To do.
Read the lines below. Copy out any that hold the string "switch".

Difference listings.
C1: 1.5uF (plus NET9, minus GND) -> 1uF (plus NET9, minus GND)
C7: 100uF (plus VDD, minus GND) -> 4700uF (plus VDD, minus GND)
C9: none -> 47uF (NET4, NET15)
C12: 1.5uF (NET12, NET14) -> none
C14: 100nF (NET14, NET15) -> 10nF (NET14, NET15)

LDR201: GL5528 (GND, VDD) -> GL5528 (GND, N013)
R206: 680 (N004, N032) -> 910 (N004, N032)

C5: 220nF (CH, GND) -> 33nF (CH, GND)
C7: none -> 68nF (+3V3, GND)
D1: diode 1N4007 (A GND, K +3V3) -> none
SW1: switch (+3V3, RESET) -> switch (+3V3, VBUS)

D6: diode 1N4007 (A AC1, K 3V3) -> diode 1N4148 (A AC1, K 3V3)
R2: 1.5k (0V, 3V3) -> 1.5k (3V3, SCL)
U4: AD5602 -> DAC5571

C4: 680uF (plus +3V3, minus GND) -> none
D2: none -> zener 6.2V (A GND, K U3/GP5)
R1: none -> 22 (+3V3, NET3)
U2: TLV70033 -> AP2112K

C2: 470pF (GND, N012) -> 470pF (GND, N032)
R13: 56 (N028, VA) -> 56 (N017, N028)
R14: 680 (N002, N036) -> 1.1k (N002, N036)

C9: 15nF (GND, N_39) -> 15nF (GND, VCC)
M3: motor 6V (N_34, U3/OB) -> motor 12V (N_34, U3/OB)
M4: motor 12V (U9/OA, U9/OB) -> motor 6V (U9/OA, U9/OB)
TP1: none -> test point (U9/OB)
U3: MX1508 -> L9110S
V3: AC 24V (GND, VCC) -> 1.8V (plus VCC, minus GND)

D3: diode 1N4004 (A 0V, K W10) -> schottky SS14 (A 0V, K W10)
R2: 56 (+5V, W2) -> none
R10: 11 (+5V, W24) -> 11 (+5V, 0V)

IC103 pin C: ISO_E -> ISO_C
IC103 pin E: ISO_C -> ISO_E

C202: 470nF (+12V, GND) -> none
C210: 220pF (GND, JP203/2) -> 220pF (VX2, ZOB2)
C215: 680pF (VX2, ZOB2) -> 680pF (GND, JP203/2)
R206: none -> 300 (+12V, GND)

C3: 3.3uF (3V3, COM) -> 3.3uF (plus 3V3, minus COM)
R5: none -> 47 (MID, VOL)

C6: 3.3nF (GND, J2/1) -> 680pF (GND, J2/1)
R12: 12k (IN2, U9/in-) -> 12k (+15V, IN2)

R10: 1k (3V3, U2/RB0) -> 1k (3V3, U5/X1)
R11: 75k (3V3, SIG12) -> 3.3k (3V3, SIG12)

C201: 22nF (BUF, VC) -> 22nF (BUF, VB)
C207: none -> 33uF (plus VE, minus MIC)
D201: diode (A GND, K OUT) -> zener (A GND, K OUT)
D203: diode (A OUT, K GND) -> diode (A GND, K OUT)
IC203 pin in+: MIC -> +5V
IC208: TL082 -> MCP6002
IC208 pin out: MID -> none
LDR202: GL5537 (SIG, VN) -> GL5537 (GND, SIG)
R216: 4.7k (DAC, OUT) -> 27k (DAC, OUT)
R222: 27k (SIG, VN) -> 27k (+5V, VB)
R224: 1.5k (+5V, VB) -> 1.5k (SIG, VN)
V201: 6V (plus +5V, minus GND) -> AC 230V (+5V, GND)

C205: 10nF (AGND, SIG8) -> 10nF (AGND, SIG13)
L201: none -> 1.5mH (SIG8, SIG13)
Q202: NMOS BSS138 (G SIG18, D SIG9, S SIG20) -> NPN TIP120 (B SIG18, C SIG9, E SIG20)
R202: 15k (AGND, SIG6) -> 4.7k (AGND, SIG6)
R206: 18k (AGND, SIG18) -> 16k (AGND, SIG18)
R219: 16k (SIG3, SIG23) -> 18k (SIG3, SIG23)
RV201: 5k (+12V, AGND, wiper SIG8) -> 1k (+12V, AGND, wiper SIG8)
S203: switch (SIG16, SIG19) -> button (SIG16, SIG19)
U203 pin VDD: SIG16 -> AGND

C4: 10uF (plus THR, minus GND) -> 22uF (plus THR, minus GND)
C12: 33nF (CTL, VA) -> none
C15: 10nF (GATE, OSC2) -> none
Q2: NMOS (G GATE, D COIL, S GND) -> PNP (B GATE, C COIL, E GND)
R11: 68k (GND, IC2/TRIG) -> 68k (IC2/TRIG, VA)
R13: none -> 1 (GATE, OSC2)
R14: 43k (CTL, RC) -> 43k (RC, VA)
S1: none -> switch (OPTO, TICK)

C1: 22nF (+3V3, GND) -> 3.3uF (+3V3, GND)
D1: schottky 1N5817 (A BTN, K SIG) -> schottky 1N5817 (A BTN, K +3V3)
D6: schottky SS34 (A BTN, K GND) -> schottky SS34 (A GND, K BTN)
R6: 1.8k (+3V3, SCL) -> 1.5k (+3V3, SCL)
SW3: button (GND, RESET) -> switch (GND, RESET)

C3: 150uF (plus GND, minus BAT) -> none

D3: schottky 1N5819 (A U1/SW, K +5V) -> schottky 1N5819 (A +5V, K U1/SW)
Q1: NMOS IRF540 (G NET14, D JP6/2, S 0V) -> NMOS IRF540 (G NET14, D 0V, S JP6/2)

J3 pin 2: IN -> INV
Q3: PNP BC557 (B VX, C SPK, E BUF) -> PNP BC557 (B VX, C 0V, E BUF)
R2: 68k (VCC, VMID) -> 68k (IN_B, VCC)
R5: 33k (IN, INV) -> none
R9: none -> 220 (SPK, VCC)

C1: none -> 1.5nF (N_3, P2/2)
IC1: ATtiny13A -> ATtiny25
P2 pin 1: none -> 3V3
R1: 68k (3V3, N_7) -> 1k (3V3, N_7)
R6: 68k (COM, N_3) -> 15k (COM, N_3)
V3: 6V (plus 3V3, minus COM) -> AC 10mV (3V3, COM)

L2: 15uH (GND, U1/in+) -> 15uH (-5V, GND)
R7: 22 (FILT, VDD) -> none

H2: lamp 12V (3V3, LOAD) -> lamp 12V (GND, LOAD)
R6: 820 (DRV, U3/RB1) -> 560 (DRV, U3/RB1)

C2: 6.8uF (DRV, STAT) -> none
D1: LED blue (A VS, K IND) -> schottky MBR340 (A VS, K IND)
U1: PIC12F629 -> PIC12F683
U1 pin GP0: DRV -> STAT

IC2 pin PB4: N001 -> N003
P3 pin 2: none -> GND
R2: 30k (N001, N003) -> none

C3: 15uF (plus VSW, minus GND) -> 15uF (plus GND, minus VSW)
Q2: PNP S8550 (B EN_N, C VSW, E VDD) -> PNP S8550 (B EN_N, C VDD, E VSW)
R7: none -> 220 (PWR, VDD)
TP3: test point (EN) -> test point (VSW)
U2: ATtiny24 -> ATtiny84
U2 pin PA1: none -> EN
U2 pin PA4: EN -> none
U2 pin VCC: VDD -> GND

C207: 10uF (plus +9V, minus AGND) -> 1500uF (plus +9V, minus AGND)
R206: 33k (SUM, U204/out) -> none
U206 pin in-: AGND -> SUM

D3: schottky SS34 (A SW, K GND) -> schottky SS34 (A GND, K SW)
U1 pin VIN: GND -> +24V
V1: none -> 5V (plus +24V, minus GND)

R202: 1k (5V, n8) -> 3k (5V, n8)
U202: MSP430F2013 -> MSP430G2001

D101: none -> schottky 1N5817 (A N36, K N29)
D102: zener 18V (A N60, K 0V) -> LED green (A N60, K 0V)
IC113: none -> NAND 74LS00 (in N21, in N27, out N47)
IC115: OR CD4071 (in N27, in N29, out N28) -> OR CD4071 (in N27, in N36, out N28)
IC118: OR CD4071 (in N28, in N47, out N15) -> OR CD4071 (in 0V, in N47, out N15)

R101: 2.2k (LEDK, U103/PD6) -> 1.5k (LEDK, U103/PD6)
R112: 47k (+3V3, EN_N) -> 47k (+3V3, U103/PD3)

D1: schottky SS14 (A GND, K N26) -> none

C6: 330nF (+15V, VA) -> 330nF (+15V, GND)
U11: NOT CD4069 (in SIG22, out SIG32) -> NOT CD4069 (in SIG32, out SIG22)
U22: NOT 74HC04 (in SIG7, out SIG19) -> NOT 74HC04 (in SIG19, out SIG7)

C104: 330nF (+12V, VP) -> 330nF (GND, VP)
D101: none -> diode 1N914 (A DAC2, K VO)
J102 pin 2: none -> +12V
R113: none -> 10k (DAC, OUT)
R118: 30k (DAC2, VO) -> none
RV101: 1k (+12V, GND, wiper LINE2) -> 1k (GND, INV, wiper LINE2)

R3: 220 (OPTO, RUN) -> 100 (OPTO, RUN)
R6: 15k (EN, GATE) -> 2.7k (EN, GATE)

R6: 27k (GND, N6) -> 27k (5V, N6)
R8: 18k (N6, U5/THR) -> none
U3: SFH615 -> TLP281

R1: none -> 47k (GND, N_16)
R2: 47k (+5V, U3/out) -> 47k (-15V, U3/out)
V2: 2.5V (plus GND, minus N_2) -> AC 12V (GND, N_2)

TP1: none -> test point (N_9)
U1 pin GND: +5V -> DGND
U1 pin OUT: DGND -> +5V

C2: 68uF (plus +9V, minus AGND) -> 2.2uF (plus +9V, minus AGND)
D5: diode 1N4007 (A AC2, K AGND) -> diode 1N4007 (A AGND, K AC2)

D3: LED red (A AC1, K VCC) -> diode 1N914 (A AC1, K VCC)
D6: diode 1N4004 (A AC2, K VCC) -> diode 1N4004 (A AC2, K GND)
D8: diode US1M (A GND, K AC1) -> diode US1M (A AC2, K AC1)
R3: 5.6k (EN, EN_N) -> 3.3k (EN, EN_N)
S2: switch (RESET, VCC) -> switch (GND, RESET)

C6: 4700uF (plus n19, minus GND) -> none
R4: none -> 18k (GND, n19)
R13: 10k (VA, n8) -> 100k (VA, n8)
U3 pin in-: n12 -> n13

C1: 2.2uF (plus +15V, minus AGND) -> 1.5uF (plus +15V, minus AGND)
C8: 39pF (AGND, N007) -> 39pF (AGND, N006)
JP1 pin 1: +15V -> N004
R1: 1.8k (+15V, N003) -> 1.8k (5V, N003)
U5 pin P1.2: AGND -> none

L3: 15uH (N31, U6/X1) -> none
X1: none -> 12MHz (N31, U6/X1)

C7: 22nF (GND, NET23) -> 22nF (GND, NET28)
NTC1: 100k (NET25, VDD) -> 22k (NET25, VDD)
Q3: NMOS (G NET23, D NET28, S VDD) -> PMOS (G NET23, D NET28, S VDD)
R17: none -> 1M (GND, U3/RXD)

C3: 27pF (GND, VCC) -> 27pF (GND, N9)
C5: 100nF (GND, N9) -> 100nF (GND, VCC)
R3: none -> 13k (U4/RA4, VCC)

Task answer.
SW1: switch (+3V3, RESET) -> switch (+3V3, VBUS)
S203: switch (SIG16, SIG19) -> button (SIG16, SIG19)
S1: none -> switch (OPTO, TICK)
SW3: button (GND, RESET) -> switch (GND, RESET)
S2: switch (RESET, VCC) -> switch (GND, RESET)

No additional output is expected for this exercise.